Restate word for word only the lines from the one with "R206: 3.3k (5V, N001) -> 3.3k (GND, N007)" through the end of the records; no pictures belong in the copy.

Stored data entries
━━━━

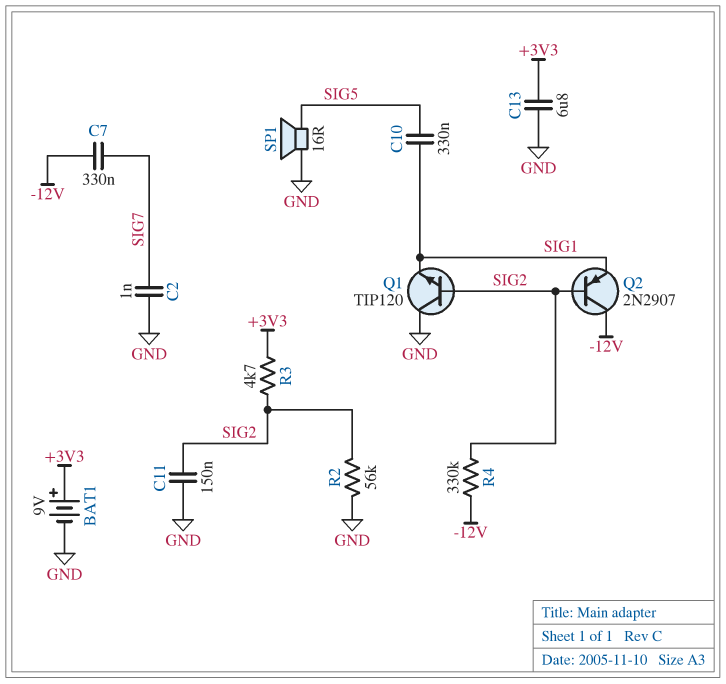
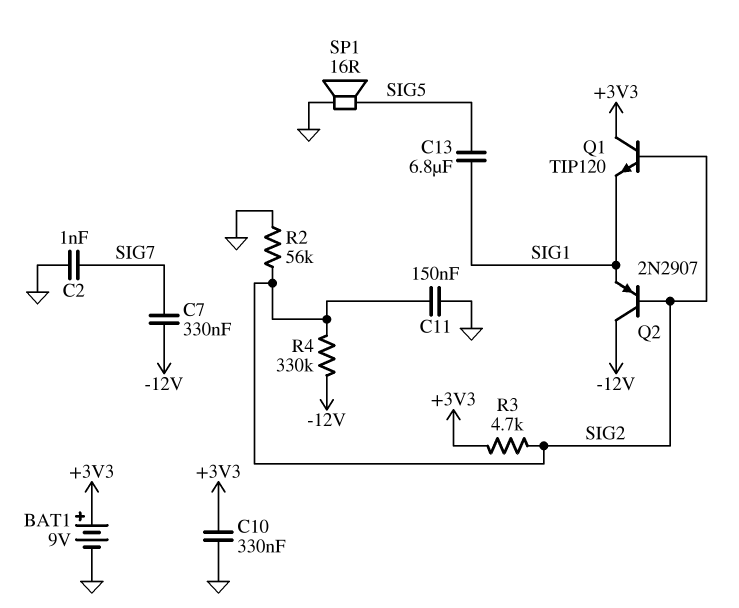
C10: 330nF (SIG1, SIG5) -> 330nF (+3V3, GND)
C13: 6.8uF (+3V3, GND) -> 6.8uF (SIG1, SIG5)
Q1: NPN TIP120 (B SIG2, C GND, E SIG1) -> NPN TIP120 (B SIG2, C +3V3, E SIG1)

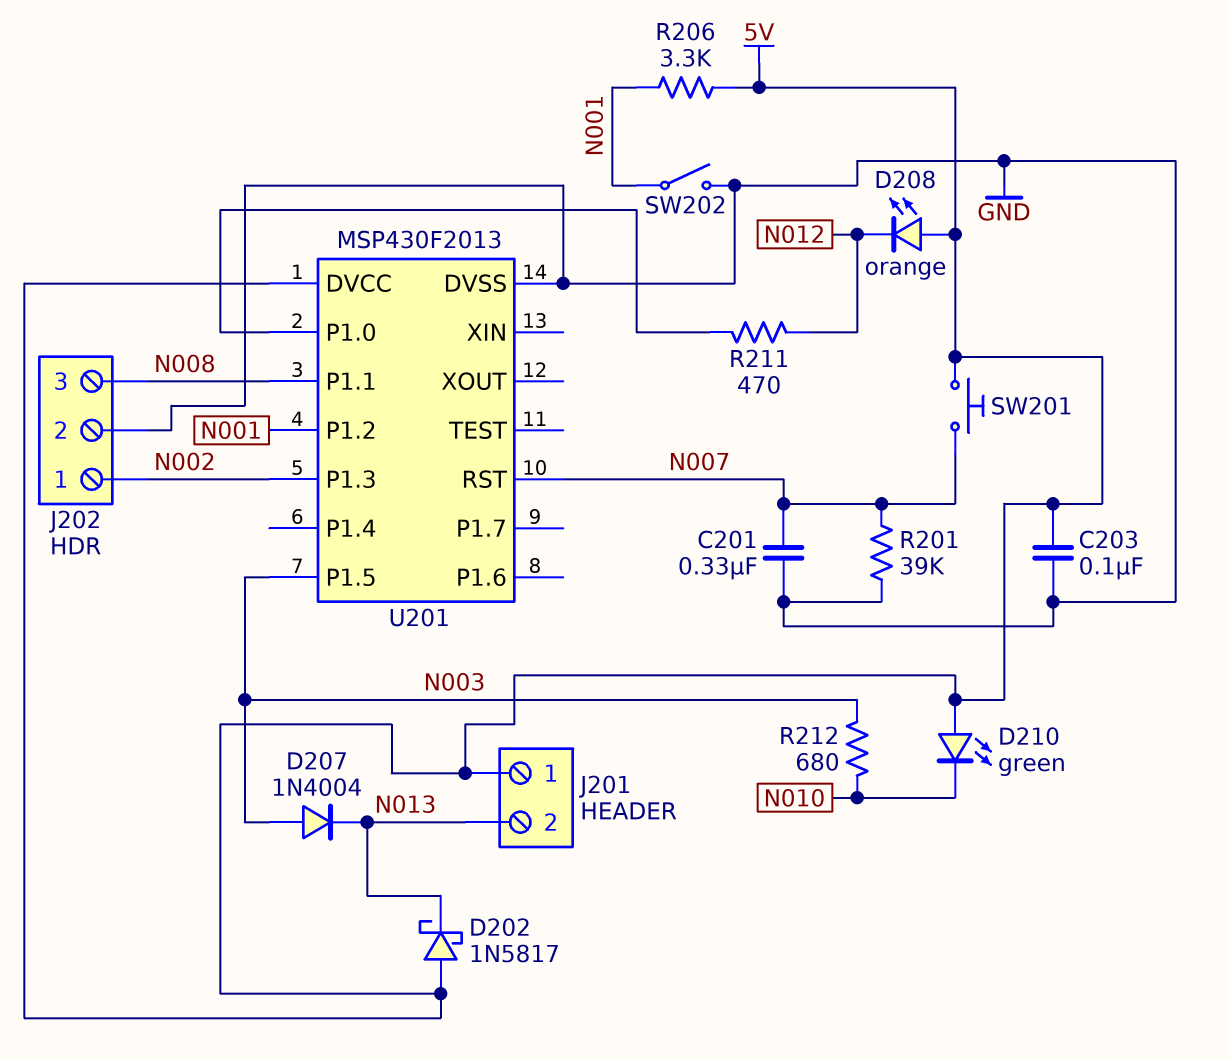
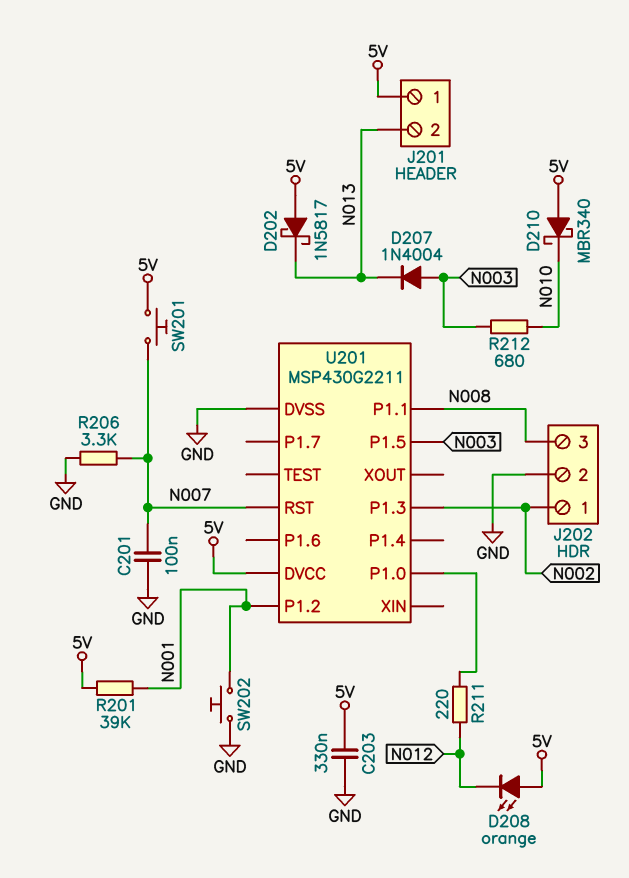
C201: 330nF (GND, N007) -> 100nF (GND, N007)
C203: 100nF (5V, GND) -> 330nF (5V, GND)
D210: LED green (A 5V, K N010) -> schottky MBR340 (A 5V, K N010)
R201: 39k (GND, N007) -> 39k (5V, N001)
R206: 3.3k (5V, N001) -> 3.3k (GND, N007)
R211: 470 (N012, U201/P1.0) -> 220 (N012, U201/P1.0)
SW202: switch (GND, N001) -> button (GND, N001)
U201: MSP430F2013 -> MSP430G2211

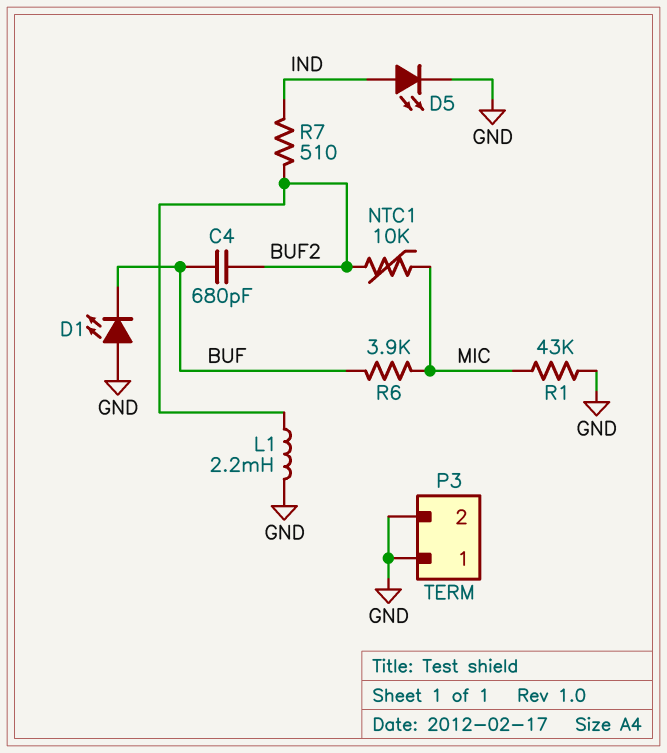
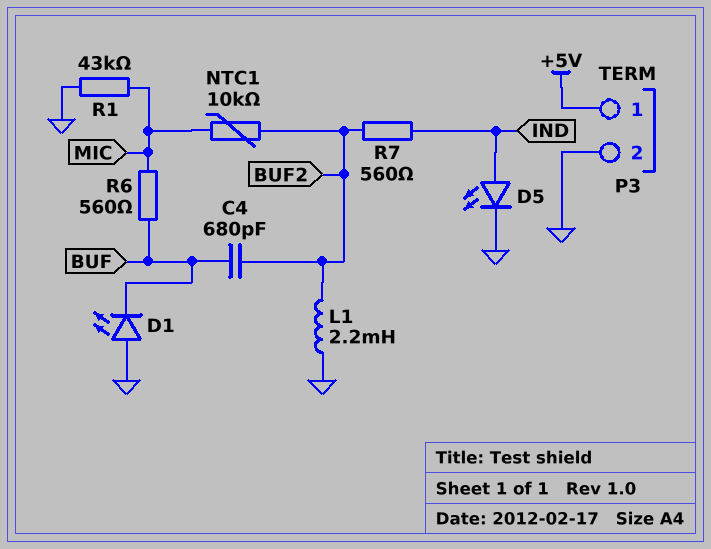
P3 pin 1: GND -> +5V
R6: 3.9k (BUF, MIC) -> 560 (BUF, MIC)
R7: 510 (BUF2, IND) -> 560 (BUF2, IND)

━━━━

Written reply
R206: 3.3k (5V, N001) -> 3.3k (GND, N007)
R211: 470 (N012, U201/P1.0) -> 220 (N012, U201/P1.0)
SW202: switch (GND, N001) -> button (GND, N001)
U201: MSP430F2013 -> MSP430G2211

P3 pin 1: GND -> +5V
R6: 3.9k (BUF, MIC) -> 560 (BUF, MIC)
R7: 510 (BUF2, IND) -> 560 (BUF2, IND)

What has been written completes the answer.